AIM OF THE EXERCISE: Your answer must repeat all of the entries word for word, without any images.

Object correspondence data:
※ ※ ※

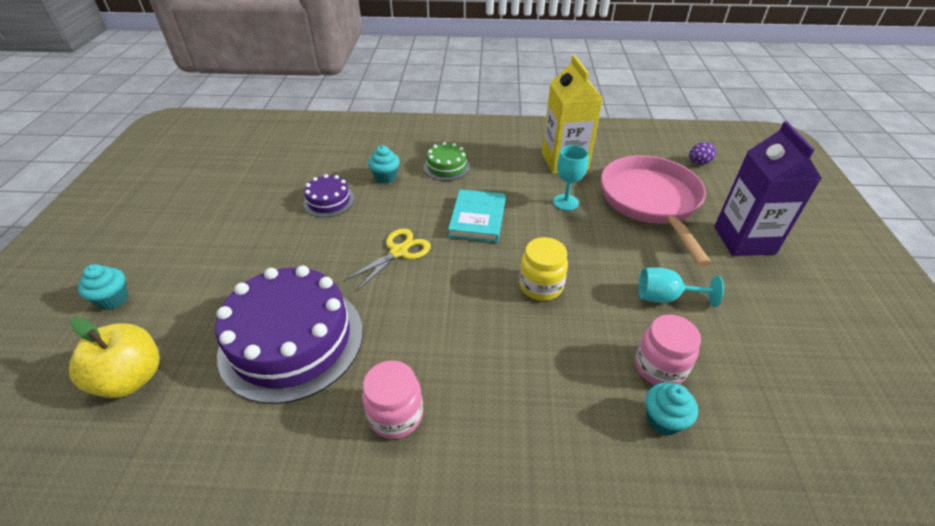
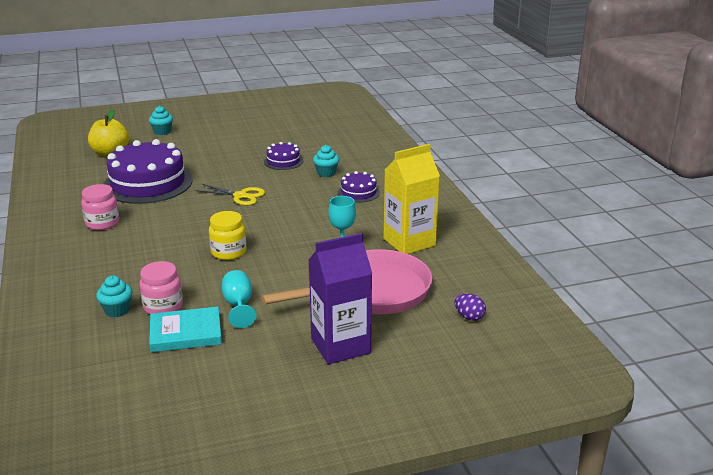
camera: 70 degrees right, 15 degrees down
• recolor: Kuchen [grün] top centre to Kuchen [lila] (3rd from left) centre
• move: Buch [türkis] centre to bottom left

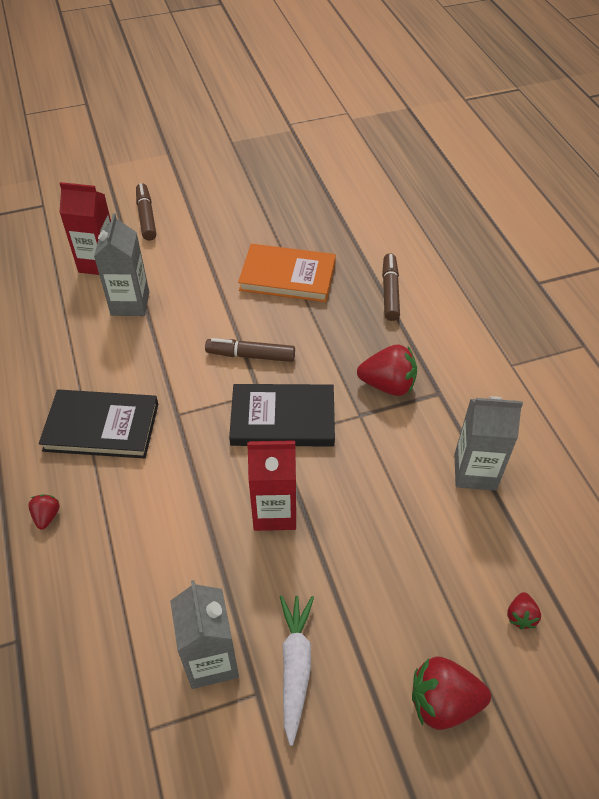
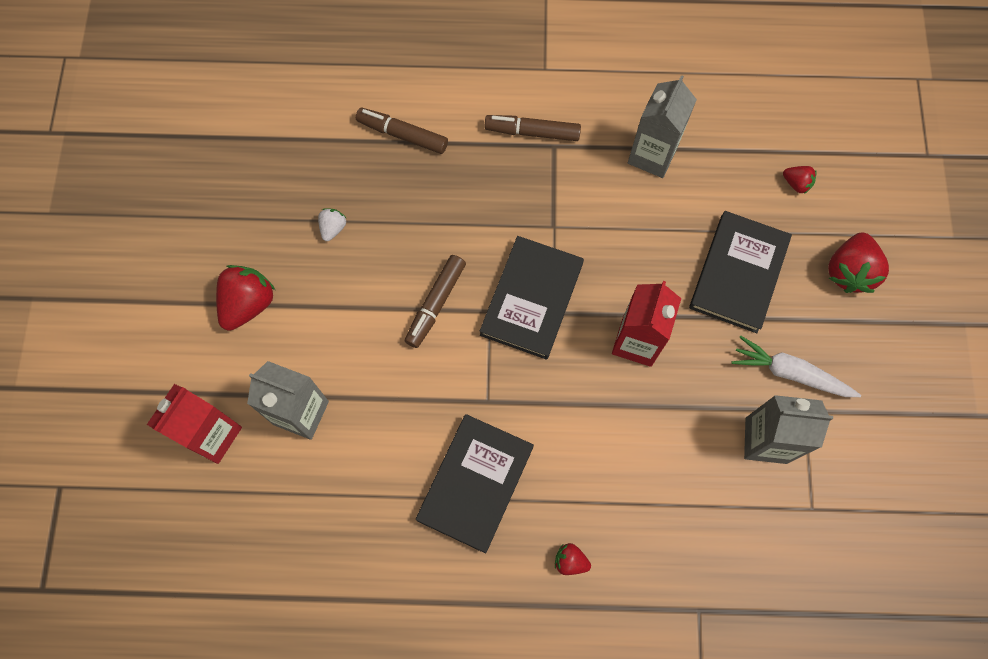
camera: 70 degrees left, 20 degrees up
• move: Filzstift [braun] (1st from left in the first image) top left to Filzstift [braun] (3rd from left) top centre
• replace: Buch [orange] centre to Erdbeere [weiß] centre
• move: Erdbeere [rot] (2nd from left in the first image) centre to Erdbeere [rot] (1st from left) middle left
• insert: Buch [schwarz] (3rd from left) middle right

※ ※ ※

SOLUTION TO THIS EXERCISE:
camera: 70 degrees right, 15 degrees down
• recolor: Kuchen [grün] top centre to Kuchen [lila] (3rd from left) centre
• move: Buch [türkis] centre to bottom left

camera: 70 degrees left, 20 degrees up
• move: Filzstift [braun] (1st from left in the first image) top left to Filzstift [braun] (3rd from left) top centre
• replace: Buch [orange] centre to Erdbeere [weiß] centre
• move: Erdbeere [rot] (2nd from left in the first image) centre to Erdbeere [rot] (1st from left) middle left
• insert: Buch [schwarz] (3rd from left) middle right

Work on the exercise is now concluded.